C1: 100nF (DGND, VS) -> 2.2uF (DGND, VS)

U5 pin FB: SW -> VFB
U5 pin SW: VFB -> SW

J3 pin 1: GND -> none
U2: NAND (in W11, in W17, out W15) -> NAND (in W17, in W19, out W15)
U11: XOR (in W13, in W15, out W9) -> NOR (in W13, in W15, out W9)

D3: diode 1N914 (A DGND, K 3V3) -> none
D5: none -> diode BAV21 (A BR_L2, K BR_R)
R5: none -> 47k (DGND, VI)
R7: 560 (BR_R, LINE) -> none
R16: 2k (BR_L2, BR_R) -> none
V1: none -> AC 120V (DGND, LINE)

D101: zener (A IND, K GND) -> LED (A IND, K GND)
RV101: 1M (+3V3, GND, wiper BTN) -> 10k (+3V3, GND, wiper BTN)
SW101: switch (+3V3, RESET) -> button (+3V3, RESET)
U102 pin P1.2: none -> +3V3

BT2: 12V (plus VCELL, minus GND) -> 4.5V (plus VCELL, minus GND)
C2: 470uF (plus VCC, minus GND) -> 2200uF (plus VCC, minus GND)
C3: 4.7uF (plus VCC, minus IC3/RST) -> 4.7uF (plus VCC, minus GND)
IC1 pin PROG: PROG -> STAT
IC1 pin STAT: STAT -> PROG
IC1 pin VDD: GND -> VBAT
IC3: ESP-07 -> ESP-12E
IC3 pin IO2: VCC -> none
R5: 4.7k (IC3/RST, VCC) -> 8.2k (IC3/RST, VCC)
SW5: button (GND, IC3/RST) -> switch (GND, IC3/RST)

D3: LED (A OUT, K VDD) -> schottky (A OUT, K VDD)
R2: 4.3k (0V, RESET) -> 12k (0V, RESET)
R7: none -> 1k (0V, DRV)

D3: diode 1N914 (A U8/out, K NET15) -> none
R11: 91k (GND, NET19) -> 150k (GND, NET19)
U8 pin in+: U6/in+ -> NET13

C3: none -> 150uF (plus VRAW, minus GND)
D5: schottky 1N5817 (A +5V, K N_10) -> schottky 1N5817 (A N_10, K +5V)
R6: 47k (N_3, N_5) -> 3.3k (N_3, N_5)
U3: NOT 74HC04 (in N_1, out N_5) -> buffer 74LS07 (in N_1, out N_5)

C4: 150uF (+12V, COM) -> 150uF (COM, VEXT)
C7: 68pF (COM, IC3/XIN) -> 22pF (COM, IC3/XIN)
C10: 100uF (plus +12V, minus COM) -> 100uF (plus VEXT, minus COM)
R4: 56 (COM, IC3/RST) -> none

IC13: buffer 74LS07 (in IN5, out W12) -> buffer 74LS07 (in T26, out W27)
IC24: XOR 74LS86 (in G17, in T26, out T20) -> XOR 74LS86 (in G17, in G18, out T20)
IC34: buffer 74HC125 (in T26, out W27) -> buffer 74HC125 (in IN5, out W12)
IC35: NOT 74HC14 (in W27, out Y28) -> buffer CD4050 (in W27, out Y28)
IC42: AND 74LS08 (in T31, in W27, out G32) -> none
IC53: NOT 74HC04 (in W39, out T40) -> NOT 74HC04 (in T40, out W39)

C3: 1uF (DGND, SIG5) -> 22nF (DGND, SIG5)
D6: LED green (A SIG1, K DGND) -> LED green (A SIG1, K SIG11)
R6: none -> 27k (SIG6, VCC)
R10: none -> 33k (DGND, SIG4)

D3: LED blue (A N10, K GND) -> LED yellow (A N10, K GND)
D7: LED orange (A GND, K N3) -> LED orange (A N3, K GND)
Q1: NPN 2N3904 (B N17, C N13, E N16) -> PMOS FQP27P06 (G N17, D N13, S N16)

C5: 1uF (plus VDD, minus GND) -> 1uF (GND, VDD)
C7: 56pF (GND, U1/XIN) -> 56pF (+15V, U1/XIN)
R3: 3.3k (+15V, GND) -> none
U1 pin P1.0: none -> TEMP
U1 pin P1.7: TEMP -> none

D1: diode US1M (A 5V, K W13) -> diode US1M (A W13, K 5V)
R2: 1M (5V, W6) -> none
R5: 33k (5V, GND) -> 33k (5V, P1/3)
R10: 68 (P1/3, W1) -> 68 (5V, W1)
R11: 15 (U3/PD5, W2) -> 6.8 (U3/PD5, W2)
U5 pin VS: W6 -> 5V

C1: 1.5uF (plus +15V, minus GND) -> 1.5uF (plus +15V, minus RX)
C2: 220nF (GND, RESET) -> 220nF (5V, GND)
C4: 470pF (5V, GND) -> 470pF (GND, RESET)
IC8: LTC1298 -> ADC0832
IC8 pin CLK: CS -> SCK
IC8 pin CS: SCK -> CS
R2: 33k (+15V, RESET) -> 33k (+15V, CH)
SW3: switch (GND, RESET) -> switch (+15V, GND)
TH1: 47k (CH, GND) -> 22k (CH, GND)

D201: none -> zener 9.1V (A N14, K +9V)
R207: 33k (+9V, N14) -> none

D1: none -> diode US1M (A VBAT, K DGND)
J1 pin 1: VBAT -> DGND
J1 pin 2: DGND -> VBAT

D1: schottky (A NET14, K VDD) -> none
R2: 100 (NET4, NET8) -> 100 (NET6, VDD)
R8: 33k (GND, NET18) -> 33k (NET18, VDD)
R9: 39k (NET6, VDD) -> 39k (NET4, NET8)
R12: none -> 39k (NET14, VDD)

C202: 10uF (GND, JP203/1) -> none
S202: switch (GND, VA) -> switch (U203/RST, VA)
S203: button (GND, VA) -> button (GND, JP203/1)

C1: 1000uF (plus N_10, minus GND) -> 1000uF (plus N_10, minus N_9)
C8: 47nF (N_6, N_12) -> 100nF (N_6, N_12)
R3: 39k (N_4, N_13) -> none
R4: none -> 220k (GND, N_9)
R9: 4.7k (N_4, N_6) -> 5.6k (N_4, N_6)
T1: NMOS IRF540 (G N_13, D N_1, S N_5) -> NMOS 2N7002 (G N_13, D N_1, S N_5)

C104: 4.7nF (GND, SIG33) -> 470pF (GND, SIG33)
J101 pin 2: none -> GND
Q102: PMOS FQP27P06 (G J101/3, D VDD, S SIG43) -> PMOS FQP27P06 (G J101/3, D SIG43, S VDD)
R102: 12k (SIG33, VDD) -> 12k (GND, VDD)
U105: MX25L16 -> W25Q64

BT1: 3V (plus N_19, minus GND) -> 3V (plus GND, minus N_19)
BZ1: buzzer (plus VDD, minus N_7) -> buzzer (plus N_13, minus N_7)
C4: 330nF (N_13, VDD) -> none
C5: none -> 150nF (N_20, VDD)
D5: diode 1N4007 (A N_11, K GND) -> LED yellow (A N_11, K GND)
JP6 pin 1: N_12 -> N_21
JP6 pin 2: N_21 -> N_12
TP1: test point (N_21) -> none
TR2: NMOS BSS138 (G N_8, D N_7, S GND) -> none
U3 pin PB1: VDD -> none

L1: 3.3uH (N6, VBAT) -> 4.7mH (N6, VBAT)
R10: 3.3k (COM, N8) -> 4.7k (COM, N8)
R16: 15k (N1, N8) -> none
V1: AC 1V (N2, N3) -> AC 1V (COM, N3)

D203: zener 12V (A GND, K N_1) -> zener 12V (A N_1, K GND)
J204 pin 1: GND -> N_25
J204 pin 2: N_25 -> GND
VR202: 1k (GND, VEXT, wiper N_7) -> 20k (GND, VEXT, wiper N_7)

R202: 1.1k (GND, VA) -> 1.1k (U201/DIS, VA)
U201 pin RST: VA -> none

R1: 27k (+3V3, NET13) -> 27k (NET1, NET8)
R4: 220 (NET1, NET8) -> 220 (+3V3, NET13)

Your objective
Each line in the listing above that includes the word "zener" needs to be copied out.

Expected answer
D101: zener (A IND, K GND) -> LED (A IND, K GND)
D201: none -> zener 9.1V (A N14, K +9V)
D203: zener 12V (A GND, K N_1) -> zener 12V (A N_1, K GND)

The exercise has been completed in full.